▶ **Revision tracking records**:
※ ※ ※
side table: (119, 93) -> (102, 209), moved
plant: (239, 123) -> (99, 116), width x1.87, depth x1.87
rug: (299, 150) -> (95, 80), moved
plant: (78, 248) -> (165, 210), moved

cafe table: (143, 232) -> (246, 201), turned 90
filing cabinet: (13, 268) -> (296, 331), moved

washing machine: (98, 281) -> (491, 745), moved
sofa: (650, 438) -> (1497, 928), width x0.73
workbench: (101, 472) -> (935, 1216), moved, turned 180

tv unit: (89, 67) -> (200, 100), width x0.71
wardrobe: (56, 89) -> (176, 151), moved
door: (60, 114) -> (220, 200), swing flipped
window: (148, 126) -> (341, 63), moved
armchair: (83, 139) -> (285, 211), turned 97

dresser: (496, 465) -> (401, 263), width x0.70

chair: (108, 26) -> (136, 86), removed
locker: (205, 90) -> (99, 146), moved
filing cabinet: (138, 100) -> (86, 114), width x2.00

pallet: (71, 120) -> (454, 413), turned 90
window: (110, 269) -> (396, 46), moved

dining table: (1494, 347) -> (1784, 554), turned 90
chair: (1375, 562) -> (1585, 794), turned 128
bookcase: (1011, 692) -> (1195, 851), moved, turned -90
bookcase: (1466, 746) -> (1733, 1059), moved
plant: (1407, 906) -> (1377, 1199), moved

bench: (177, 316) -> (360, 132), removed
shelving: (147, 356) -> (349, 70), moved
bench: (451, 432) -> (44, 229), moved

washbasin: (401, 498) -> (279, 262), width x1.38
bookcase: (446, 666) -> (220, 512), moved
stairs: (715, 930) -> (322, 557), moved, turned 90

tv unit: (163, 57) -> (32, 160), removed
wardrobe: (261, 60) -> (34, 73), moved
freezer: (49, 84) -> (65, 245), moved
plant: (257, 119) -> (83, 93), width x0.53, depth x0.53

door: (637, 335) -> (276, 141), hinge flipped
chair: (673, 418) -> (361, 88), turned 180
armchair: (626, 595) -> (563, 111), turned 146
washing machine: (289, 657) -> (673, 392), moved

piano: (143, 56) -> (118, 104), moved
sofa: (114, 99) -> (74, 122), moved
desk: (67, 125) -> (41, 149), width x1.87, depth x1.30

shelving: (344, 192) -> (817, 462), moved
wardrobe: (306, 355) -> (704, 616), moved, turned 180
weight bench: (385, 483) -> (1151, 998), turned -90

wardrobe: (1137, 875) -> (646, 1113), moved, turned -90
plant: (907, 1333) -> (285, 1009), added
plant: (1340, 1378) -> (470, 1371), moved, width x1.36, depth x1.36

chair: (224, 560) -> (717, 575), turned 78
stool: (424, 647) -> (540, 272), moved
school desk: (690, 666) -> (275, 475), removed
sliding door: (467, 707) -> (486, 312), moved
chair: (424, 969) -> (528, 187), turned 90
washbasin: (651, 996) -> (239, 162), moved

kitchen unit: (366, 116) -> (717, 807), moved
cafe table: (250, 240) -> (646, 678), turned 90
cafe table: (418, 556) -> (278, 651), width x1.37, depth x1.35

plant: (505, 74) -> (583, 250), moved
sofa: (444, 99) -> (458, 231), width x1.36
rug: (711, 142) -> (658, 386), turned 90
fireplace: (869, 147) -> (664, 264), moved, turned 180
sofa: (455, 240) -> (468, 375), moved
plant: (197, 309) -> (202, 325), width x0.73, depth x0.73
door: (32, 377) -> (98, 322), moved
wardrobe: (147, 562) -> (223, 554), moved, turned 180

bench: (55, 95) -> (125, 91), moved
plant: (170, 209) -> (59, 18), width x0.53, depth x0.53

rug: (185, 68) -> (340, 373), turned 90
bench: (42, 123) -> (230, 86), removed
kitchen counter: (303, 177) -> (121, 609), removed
※ ※ ※
▶ **Task statement**: From the records above, copy out the line with "sofa: (650, 438) -> (1497, 928), width x0.73", the line with "washbasin: (401, 498)", and every line between them, word for word.

▶ **Reply to the task**:
sofa: (650, 438) -> (1497, 928), width x0.73
workbench: (101, 472) -> (935, 1216), moved, turned 180

tv unit: (89, 67) -> (200, 100), width x0.71
wardrobe: (56, 89) -> (176, 151), moved
door: (60, 114) -> (220, 200), swing flipped
window: (148, 126) -> (341, 63), moved
armchair: (83, 139) -> (285, 211), turned 97

dresser: (496, 465) -> (401, 263), width x0.70

chair: (108, 26) -> (136, 86), removed
locker: (205, 90) -> (99, 146), moved
filing cabinet: (138, 100) -> (86, 114), width x2.00

pallet: (71, 120) -> (454, 413), turned 90
window: (110, 269) -> (396, 46), moved

dining table: (1494, 347) -> (1784, 554), turned 90
chair: (1375, 562) -> (1585, 794), turned 128
bookcase: (1011, 692) -> (1195, 851), moved, turned -90
bookcase: (1466, 746) -> (1733, 1059), moved
plant: (1407, 906) -> (1377, 1199), moved

bench: (177, 316) -> (360, 132), removed
shelving: (147, 356) -> (349, 70), moved
bench: (451, 432) -> (44, 229), moved

washbasin: (401, 498) -> (279, 262), width x1.38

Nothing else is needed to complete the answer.